# WHAT NEEDS TO BE DONE:
Pull each line with the string "polygon" from the entries.

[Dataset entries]
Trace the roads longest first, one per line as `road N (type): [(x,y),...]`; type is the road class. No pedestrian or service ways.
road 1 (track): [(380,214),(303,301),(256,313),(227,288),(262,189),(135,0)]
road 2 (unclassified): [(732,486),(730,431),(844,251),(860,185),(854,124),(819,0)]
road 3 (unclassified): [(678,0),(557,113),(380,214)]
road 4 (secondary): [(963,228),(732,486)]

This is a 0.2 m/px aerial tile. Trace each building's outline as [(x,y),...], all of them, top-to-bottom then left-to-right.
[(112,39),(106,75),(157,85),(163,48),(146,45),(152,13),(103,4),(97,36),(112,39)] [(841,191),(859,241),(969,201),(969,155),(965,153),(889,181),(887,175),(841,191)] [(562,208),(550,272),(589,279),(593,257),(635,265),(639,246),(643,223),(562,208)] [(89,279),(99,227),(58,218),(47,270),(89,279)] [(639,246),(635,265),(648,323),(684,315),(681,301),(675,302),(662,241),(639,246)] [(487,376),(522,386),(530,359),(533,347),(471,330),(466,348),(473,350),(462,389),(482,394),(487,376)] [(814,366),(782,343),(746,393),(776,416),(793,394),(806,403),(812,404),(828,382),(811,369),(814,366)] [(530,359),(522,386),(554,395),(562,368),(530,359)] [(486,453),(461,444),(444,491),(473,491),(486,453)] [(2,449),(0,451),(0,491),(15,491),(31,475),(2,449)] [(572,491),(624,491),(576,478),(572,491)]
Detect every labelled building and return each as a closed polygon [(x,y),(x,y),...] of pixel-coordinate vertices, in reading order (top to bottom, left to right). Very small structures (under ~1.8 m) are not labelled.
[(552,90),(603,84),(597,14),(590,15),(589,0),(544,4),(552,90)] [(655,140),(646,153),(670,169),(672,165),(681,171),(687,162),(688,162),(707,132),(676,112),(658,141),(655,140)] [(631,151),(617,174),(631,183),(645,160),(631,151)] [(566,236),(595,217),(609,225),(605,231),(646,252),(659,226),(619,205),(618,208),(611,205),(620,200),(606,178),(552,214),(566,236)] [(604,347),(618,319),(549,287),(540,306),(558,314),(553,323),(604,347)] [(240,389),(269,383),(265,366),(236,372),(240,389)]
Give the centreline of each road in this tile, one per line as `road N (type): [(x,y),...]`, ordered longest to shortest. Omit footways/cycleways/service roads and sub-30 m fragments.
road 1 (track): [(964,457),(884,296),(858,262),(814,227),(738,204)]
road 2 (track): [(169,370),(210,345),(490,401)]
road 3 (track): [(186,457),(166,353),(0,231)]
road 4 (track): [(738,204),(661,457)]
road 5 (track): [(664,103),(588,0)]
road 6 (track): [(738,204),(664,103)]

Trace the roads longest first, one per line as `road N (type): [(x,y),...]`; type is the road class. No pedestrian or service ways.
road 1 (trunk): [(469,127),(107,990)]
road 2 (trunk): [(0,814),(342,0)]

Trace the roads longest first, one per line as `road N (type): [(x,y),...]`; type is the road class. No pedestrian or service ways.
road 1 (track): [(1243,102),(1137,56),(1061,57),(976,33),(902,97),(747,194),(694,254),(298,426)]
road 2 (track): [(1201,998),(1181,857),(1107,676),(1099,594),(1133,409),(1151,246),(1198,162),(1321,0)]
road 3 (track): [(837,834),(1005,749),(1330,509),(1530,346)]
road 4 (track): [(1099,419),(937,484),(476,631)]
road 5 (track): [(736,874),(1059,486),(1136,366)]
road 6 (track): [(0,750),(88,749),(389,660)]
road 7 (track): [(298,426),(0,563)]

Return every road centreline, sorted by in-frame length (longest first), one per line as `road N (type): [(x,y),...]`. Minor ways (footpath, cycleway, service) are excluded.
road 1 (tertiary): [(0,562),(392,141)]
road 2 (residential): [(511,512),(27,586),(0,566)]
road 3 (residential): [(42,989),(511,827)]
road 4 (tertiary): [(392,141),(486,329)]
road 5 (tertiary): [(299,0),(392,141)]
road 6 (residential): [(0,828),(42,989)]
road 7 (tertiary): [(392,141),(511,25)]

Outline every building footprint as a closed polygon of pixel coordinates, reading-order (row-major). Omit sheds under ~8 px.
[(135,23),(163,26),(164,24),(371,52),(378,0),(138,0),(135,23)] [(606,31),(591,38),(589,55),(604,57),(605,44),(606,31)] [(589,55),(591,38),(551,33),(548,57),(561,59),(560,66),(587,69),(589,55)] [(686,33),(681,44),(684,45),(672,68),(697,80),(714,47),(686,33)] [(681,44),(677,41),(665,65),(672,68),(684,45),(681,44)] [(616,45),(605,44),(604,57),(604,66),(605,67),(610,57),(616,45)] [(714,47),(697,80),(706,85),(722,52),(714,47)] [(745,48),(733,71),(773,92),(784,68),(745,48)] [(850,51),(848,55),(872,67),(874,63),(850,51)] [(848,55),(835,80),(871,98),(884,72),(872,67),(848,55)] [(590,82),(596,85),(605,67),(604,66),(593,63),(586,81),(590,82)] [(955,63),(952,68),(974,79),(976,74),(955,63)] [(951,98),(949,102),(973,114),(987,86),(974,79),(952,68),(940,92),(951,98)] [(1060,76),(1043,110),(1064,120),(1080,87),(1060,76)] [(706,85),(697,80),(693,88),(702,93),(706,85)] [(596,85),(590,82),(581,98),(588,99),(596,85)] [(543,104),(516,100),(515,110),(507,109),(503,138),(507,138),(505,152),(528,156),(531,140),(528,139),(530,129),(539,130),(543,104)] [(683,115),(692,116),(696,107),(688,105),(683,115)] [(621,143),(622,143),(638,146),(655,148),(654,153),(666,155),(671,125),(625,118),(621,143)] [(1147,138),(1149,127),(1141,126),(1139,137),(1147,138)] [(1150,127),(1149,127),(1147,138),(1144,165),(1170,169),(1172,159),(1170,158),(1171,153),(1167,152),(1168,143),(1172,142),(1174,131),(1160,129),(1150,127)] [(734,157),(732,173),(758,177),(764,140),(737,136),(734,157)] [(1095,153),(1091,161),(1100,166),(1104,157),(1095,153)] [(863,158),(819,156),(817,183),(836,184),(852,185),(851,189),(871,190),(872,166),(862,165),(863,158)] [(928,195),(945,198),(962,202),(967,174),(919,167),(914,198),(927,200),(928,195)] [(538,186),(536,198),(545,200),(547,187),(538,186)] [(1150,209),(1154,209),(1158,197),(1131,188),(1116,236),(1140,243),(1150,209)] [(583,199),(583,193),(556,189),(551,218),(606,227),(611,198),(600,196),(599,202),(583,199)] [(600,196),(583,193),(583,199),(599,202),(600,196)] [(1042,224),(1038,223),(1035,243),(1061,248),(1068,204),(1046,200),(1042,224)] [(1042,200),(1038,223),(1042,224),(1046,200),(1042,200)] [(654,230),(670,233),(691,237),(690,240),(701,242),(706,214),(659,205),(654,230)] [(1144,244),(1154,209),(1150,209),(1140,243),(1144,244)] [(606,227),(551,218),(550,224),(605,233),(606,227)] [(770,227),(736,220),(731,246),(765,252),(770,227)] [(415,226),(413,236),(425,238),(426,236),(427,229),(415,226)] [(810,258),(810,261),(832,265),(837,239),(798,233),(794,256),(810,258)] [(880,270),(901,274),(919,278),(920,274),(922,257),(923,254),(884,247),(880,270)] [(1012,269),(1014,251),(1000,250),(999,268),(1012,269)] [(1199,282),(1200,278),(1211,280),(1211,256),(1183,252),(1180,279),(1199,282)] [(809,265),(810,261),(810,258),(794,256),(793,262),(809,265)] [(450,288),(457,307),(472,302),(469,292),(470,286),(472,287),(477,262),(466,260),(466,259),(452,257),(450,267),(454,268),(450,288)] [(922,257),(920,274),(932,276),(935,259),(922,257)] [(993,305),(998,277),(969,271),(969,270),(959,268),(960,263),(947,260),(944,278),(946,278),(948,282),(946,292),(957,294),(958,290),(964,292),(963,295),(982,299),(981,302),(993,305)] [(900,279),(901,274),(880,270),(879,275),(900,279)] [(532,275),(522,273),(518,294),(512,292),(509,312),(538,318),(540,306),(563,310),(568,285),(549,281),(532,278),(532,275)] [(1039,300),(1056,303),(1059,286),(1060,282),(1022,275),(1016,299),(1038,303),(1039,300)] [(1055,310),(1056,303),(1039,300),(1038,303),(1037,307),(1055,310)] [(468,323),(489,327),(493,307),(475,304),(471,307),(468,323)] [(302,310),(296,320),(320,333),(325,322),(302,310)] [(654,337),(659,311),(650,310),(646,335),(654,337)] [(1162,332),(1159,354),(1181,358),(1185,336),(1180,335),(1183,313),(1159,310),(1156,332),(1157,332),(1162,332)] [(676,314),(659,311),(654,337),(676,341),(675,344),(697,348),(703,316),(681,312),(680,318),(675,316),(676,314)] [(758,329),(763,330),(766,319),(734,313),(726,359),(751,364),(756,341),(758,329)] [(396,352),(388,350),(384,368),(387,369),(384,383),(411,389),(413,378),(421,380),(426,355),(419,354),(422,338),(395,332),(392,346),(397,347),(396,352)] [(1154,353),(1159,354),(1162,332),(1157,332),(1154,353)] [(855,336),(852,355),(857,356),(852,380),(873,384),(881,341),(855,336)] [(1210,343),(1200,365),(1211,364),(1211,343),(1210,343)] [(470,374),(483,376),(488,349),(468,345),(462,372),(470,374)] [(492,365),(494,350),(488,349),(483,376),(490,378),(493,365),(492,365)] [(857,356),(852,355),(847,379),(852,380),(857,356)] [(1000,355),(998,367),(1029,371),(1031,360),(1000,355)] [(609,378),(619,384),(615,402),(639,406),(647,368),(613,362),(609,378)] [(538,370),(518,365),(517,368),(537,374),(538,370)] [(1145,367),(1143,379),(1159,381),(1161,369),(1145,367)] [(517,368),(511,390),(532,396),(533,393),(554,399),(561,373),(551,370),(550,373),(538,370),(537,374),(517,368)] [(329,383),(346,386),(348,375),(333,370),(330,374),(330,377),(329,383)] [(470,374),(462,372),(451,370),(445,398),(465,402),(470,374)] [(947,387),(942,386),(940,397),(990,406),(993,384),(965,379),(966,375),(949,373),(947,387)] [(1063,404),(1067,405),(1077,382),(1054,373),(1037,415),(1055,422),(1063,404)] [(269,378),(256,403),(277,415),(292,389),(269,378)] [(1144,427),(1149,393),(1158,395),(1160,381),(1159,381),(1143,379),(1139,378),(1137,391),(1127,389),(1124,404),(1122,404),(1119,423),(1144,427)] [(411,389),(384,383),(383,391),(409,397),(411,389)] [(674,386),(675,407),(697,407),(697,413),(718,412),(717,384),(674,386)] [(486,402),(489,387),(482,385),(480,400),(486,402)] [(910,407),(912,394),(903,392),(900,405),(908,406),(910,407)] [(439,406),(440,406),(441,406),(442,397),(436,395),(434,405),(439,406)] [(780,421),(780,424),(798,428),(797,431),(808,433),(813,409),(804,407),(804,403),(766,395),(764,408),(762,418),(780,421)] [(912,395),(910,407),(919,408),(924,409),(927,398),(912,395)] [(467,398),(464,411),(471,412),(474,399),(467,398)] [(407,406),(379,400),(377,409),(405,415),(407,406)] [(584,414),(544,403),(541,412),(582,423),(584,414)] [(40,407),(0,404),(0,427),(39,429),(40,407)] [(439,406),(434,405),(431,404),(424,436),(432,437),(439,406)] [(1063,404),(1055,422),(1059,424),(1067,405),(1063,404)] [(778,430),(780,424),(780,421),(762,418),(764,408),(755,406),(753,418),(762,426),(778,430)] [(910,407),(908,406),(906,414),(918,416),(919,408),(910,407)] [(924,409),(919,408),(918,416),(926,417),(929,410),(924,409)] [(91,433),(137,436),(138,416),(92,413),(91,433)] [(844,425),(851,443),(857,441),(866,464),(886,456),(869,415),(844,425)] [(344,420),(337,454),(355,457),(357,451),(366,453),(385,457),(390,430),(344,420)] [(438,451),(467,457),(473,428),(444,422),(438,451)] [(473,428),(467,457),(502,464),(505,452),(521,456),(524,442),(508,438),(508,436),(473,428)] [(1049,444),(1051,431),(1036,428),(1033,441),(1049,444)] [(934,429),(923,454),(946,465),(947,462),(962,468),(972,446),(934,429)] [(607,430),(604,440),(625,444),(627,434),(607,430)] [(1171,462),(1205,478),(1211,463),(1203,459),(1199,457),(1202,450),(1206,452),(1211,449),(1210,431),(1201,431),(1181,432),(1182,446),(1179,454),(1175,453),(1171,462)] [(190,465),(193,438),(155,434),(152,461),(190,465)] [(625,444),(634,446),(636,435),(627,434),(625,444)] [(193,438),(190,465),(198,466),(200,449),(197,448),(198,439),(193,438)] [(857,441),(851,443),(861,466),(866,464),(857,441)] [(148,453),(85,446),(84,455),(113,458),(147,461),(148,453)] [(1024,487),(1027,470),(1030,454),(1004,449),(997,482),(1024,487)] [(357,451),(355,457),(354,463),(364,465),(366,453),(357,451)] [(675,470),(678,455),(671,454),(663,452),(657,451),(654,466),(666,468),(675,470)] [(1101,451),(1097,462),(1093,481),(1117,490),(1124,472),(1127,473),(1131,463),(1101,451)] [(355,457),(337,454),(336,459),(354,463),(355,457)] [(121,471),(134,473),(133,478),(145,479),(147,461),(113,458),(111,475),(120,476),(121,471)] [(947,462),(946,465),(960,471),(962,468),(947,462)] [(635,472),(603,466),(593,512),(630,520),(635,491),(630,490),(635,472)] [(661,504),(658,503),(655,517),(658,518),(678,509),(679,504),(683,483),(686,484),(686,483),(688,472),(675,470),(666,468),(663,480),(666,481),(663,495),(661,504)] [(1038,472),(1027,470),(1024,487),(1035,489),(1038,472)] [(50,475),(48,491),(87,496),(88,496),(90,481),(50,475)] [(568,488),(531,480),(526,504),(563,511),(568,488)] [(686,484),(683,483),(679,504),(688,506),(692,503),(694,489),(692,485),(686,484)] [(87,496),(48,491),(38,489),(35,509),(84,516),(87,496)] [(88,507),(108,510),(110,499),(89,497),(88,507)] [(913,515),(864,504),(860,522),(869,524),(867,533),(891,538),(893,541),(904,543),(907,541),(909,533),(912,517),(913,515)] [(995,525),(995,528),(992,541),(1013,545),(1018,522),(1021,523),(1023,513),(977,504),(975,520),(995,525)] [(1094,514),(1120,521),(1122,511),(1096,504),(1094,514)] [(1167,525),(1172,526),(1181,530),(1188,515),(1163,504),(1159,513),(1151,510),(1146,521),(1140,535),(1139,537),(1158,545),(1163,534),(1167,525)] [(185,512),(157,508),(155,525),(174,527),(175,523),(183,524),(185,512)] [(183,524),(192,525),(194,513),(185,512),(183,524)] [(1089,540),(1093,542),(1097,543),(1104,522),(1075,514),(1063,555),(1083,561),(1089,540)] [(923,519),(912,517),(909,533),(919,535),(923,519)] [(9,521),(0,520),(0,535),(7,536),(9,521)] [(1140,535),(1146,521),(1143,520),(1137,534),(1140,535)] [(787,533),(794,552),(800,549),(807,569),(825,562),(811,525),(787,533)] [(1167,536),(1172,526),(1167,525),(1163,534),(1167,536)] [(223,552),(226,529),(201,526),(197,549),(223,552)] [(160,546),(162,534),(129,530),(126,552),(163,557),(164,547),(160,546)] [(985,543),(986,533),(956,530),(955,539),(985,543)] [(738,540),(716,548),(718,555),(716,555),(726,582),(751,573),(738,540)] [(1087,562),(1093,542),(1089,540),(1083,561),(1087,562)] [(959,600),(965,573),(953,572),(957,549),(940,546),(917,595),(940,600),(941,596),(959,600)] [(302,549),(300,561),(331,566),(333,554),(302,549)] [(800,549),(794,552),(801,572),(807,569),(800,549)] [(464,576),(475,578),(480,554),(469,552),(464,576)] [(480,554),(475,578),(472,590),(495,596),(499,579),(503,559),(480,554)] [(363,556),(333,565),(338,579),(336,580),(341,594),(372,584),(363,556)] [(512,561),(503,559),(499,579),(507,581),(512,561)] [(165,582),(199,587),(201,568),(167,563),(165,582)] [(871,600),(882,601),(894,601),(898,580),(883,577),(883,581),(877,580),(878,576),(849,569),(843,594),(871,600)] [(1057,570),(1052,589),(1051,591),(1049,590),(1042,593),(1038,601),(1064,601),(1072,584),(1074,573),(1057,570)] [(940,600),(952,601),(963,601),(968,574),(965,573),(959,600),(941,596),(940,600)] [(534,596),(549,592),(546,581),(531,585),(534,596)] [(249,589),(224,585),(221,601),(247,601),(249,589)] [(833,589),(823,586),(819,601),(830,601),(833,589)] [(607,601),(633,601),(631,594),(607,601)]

# EXERCISE OUTPUT:
Detect every labelled building and return each as a closed polygon [(x,y),(x,y),...] of pixel-coordinate vertices, in reading order (top to bottom, left to right). Very small structures (under ~1.8 m) are not labelled.
Outline every building footprint as a closed polygon of pixel coordinates, reading-order (row-major). Omit sheds under ~8 px.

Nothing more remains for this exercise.